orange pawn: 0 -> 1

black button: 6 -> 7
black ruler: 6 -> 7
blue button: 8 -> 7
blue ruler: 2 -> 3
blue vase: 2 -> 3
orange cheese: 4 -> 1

━━━━━━━━━━━━━━━━━━━━━━━━━━━━━━

→ **Directions**
At the line with "blue button: 8 -> 7", start returning lines exactly, and stop after the final line of the listing.

→ **Written solution**
blue button: 8 -> 7
blue ruler: 2 -> 3
blue vase: 2 -> 3
orange cheese: 4 -> 1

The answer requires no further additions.